Task description => The required output is a verbatim transcription of the listing, pictures excluded.
______
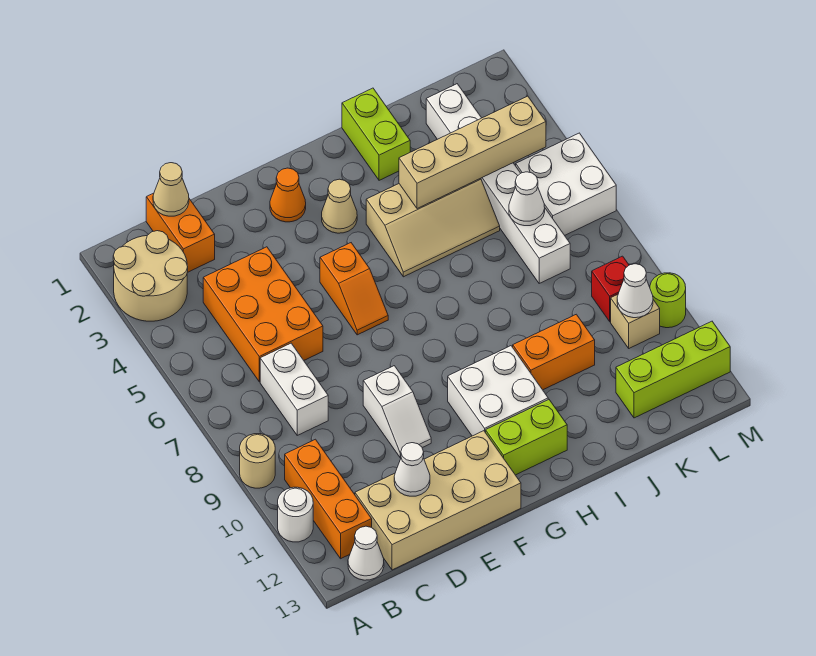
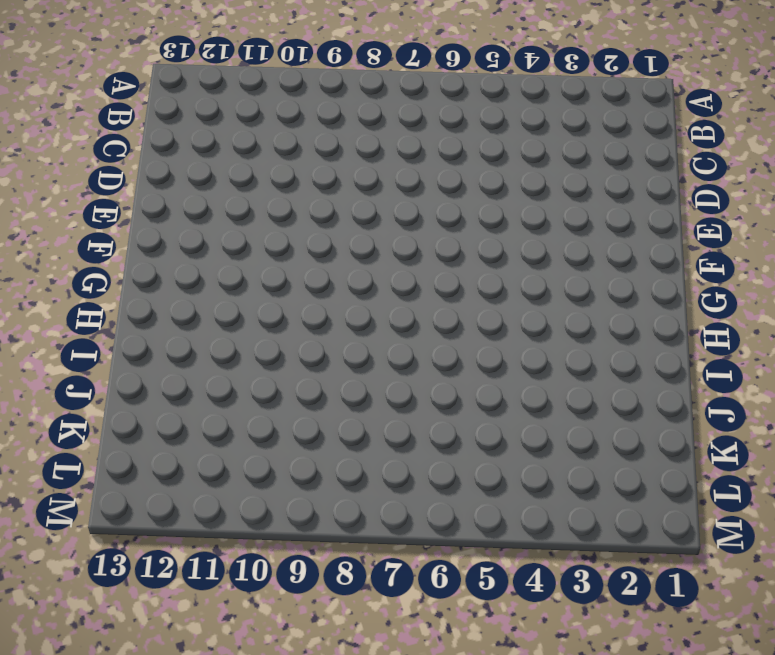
none -> tan round brick A2:B3 level 1
none -> tan round brick A9 level 1
none -> white round brick A11 level 1

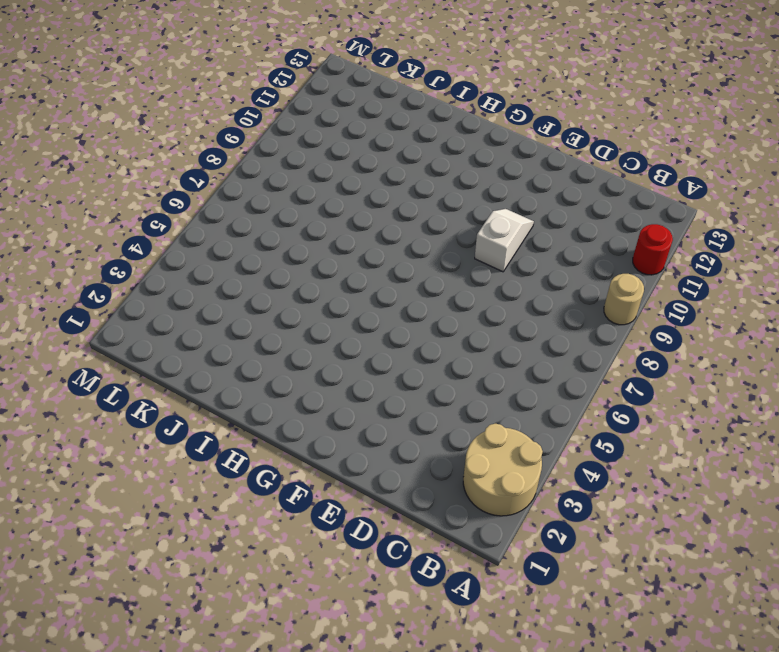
red round brick A11 level 1 -> white round brick A11 level 1
none -> orange brick B10:B12 level 1
none -> white cone B13 level 1
none -> orange brick C1:C2 level 1

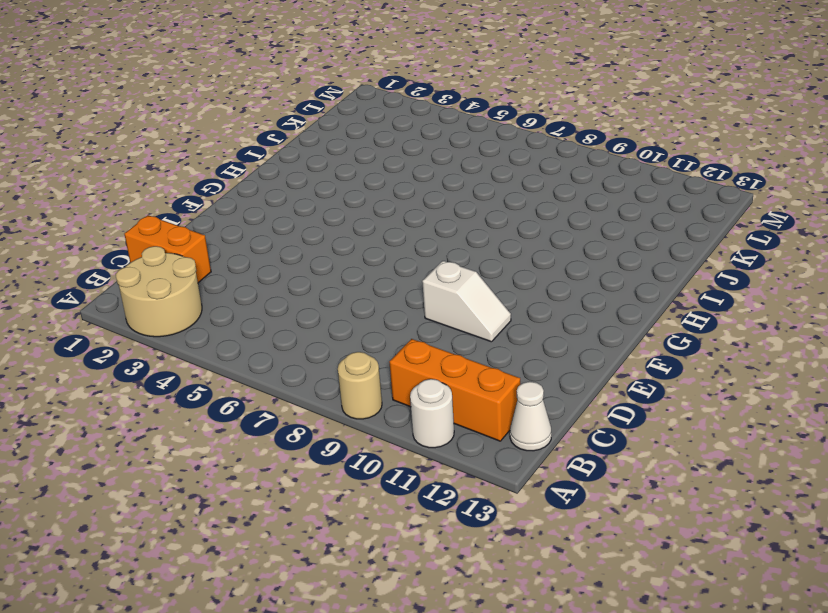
none -> orange brick C4:D6 level 1
none -> white brick C7:C8 level 1
none -> tan brick C12:F13 level 1

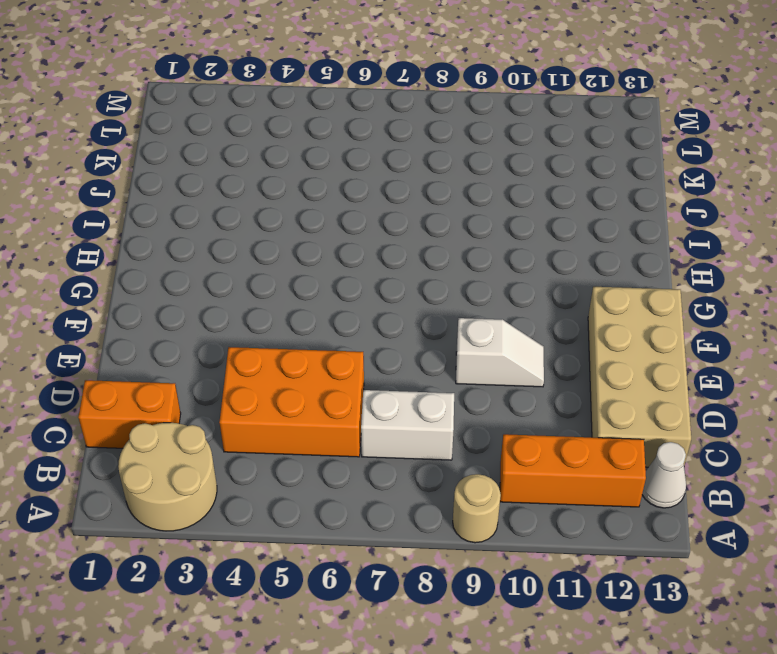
none -> white round brick A11 level 1
none -> orange cone F2 level 1
none -> orange slope F5:F6 level 1 top 5

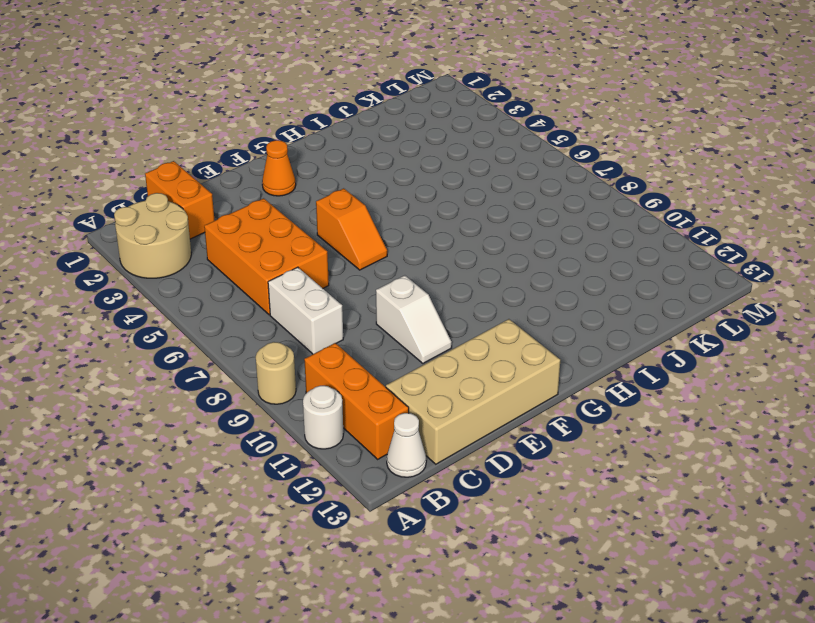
none -> tan cone G3 level 1
none -> white brick G10:H11 level 1
none -> lime brick G12:H12 level 1

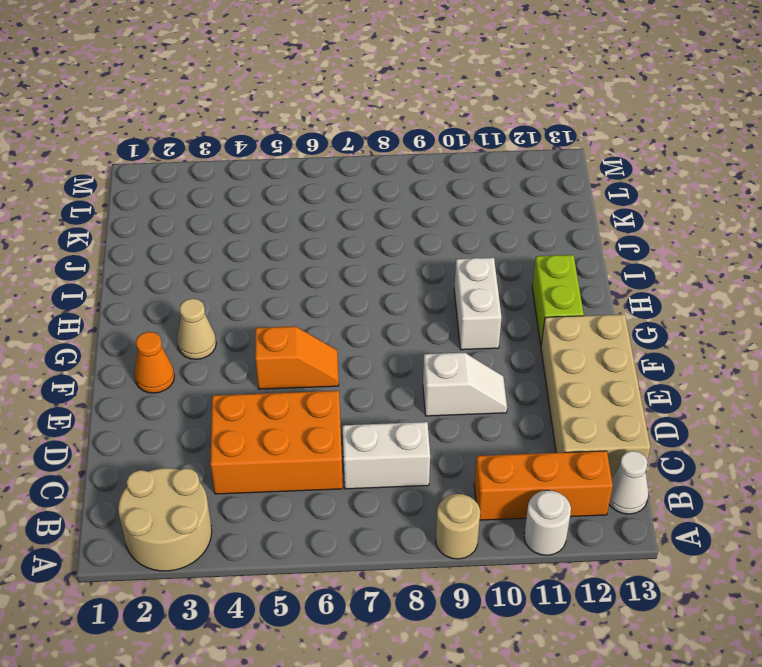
white brick G10:H10 level 1 -> white brick G10:H11 level 1
none -> orange brick C1:C2 level 1
none -> tan slope H4:J5 level 1 top 4
none -> lime brick I1:I2 level 1

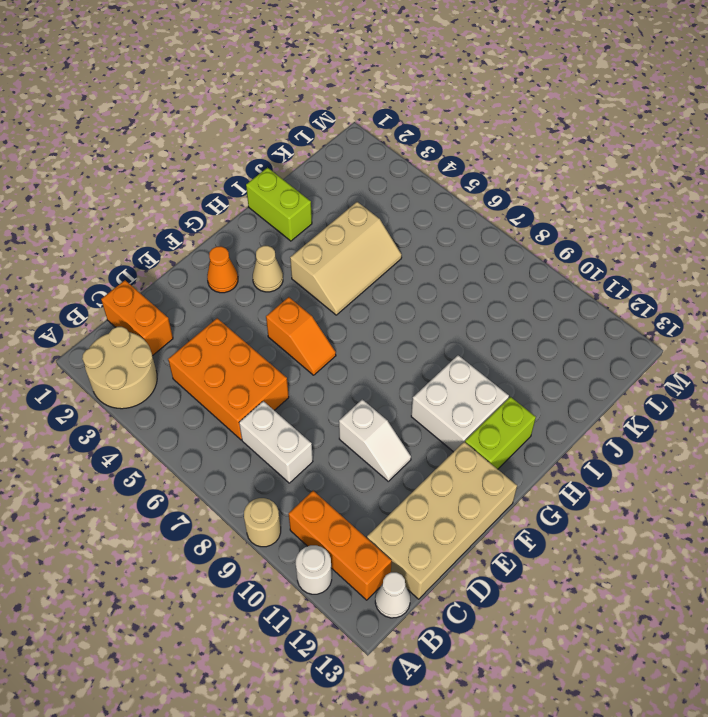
none -> orange brick I10:J10 level 1
none -> white brick K2:K7 level 1
none -> lime brick K12:M12 level 1

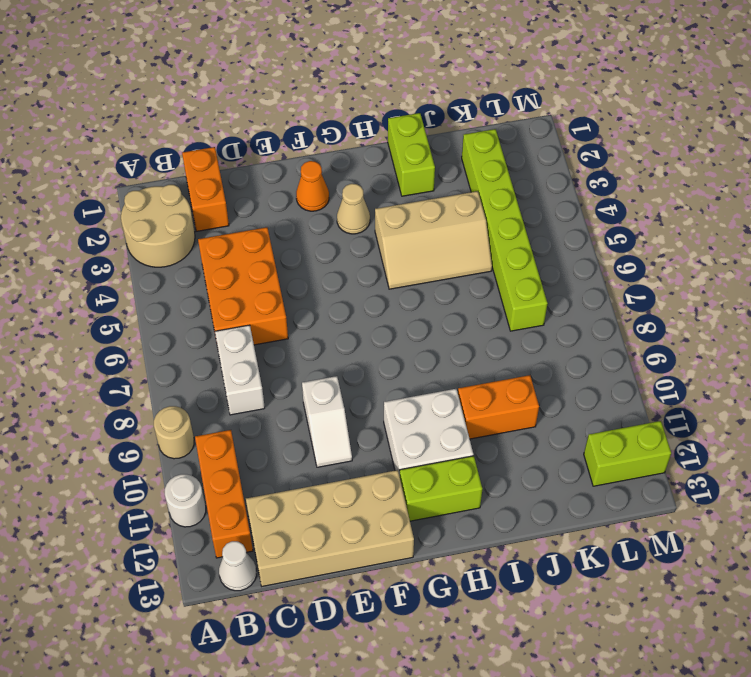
lime brick K2:K7 level 1 -> white brick K2:K7 level 1
lime brick L12:M12 level 1 -> lime brick K12:M12 level 1
none -> orange slope F5:F6 level 1 top 5
none -> white brick L5:M6 level 1
none -> red brick L9 level 1

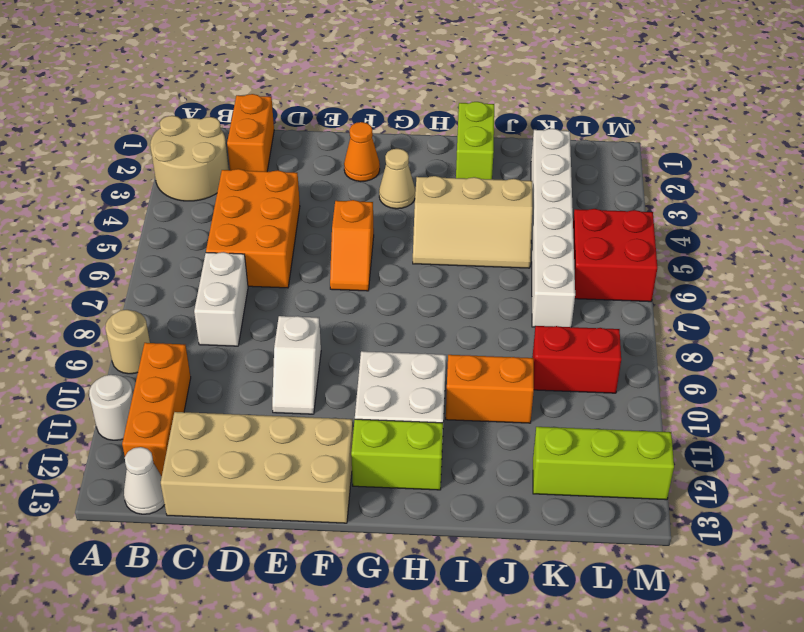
red brick K9:L9 level 1 -> red brick L9 level 1
red brick L5:M6 level 1 -> white brick L5:M6 level 1
none -> tan brick L10 level 1
none -> lime round brick M10 level 1
none -> tan cone C1 level 2

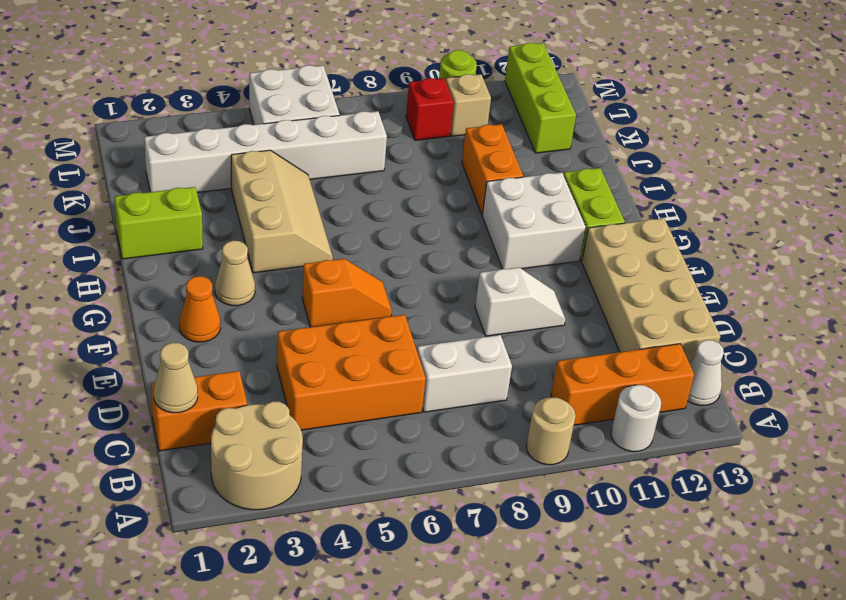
none -> white cone D12 level 2
none -> tan brick I4:L4 level 2
none -> white cone K6 level 2

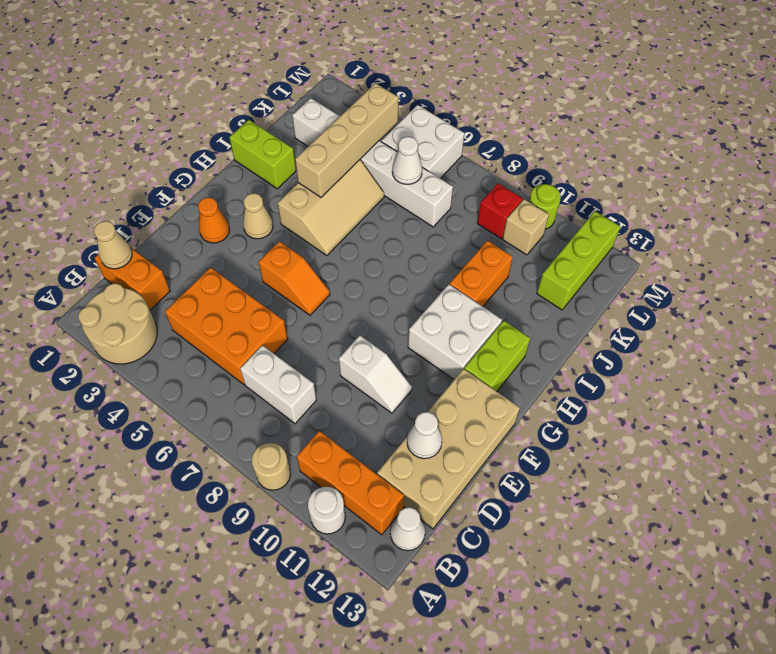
none -> white cone L10 level 2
______
Final answer =>
none -> tan round brick A2:B3 level 1
none -> tan round brick A9 level 1
none -> white round brick A11 level 1

red round brick A11 level 1 -> white round brick A11 level 1
none -> orange brick B10:B12 level 1
none -> white cone B13 level 1
none -> orange brick C1:C2 level 1

none -> orange brick C4:D6 level 1
none -> white brick C7:C8 level 1
none -> tan brick C12:F13 level 1

none -> white round brick A11 level 1
none -> orange cone F2 level 1
none -> orange slope F5:F6 level 1 top 5

none -> tan cone G3 level 1
none -> white brick G10:H11 level 1
none -> lime brick G12:H12 level 1

white brick G10:H10 level 1 -> white brick G10:H11 level 1
none -> orange brick C1:C2 level 1
none -> tan slope H4:J5 level 1 top 4
none -> lime brick I1:I2 level 1

none -> orange brick I10:J10 level 1
none -> white brick K2:K7 level 1
none -> lime brick K12:M12 level 1

lime brick K2:K7 level 1 -> white brick K2:K7 level 1
lime brick L12:M12 level 1 -> lime brick K12:M12 level 1
none -> orange slope F5:F6 level 1 top 5
none -> white brick L5:M6 level 1
none -> red brick L9 level 1

red brick K9:L9 level 1 -> red brick L9 level 1
red brick L5:M6 level 1 -> white brick L5:M6 level 1
none -> tan brick L10 level 1
none -> lime round brick M10 level 1
none -> tan cone C1 level 2

none -> white cone D12 level 2
none -> tan brick I4:L4 level 2
none -> white cone K6 level 2

none -> white cone L10 level 2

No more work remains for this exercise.